● **ASSIGNMENT**: Copy out the complete listing, word for word.

_ _ _ _

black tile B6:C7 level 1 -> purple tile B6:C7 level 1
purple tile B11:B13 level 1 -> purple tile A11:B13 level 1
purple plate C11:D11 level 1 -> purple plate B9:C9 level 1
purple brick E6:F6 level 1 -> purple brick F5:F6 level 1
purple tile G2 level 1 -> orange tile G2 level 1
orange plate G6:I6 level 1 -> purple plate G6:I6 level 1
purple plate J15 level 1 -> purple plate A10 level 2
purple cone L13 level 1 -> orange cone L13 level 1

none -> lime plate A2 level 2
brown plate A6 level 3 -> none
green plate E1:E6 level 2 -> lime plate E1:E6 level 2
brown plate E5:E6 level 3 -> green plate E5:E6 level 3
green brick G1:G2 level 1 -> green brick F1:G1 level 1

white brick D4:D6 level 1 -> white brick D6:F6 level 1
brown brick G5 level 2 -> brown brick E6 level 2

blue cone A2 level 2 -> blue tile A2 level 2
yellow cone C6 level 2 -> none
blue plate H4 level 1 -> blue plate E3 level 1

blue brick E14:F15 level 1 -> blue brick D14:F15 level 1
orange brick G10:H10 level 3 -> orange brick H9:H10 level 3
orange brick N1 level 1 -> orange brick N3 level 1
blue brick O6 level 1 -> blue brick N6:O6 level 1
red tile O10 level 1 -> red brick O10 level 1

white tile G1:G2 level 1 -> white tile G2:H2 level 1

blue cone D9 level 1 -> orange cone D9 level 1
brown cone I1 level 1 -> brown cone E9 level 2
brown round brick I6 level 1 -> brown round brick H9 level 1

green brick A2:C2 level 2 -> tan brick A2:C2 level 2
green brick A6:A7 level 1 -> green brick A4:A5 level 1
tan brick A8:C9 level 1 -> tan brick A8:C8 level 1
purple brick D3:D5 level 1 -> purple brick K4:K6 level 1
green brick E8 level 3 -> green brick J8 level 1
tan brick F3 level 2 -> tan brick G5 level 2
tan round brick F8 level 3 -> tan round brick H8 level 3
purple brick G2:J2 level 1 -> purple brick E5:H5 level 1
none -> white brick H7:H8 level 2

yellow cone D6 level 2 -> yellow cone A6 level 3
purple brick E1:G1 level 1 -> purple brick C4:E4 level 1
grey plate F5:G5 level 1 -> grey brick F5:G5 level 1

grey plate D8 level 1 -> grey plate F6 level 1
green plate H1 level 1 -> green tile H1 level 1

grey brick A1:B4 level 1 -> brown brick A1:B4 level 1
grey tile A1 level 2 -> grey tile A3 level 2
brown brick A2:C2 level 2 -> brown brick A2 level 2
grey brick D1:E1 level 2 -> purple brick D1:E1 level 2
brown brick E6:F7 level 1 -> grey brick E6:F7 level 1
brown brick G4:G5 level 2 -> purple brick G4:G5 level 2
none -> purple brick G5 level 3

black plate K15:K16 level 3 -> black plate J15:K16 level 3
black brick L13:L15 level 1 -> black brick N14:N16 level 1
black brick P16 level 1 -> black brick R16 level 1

_ _ _ _

● **EXPECTED OUTPUT**:
black tile B6:C7 level 1 -> purple tile B6:C7 level 1
purple tile B11:B13 level 1 -> purple tile A11:B13 level 1
purple plate C11:D11 level 1 -> purple plate B9:C9 level 1
purple brick E6:F6 level 1 -> purple brick F5:F6 level 1
purple tile G2 level 1 -> orange tile G2 level 1
orange plate G6:I6 level 1 -> purple plate G6:I6 level 1
purple plate J15 level 1 -> purple plate A10 level 2
purple cone L13 level 1 -> orange cone L13 level 1

none -> lime plate A2 level 2
brown plate A6 level 3 -> none
green plate E1:E6 level 2 -> lime plate E1:E6 level 2
brown plate E5:E6 level 3 -> green plate E5:E6 level 3
green brick G1:G2 level 1 -> green brick F1:G1 level 1

white brick D4:D6 level 1 -> white brick D6:F6 level 1
brown brick G5 level 2 -> brown brick E6 level 2

blue cone A2 level 2 -> blue tile A2 level 2
yellow cone C6 level 2 -> none
blue plate H4 level 1 -> blue plate E3 level 1

blue brick E14:F15 level 1 -> blue brick D14:F15 level 1
orange brick G10:H10 level 3 -> orange brick H9:H10 level 3
orange brick N1 level 1 -> orange brick N3 level 1
blue brick O6 level 1 -> blue brick N6:O6 level 1
red tile O10 level 1 -> red brick O10 level 1

white tile G1:G2 level 1 -> white tile G2:H2 level 1

blue cone D9 level 1 -> orange cone D9 level 1
brown cone I1 level 1 -> brown cone E9 level 2
brown round brick I6 level 1 -> brown round brick H9 level 1

green brick A2:C2 level 2 -> tan brick A2:C2 level 2
green brick A6:A7 level 1 -> green brick A4:A5 level 1
tan brick A8:C9 level 1 -> tan brick A8:C8 level 1
purple brick D3:D5 level 1 -> purple brick K4:K6 level 1
green brick E8 level 3 -> green brick J8 level 1
tan brick F3 level 2 -> tan brick G5 level 2
tan round brick F8 level 3 -> tan round brick H8 level 3
purple brick G2:J2 level 1 -> purple brick E5:H5 level 1
none -> white brick H7:H8 level 2

yellow cone D6 level 2 -> yellow cone A6 level 3
purple brick E1:G1 level 1 -> purple brick C4:E4 level 1
grey plate F5:G5 level 1 -> grey brick F5:G5 level 1

grey plate D8 level 1 -> grey plate F6 level 1
green plate H1 level 1 -> green tile H1 level 1

grey brick A1:B4 level 1 -> brown brick A1:B4 level 1
grey tile A1 level 2 -> grey tile A3 level 2
brown brick A2:C2 level 2 -> brown brick A2 level 2
grey brick D1:E1 level 2 -> purple brick D1:E1 level 2
brown brick E6:F7 level 1 -> grey brick E6:F7 level 1
brown brick G4:G5 level 2 -> purple brick G4:G5 level 2
none -> purple brick G5 level 3

black plate K15:K16 level 3 -> black plate J15:K16 level 3
black brick L13:L15 level 1 -> black brick N14:N16 level 1
black brick P16 level 1 -> black brick R16 level 1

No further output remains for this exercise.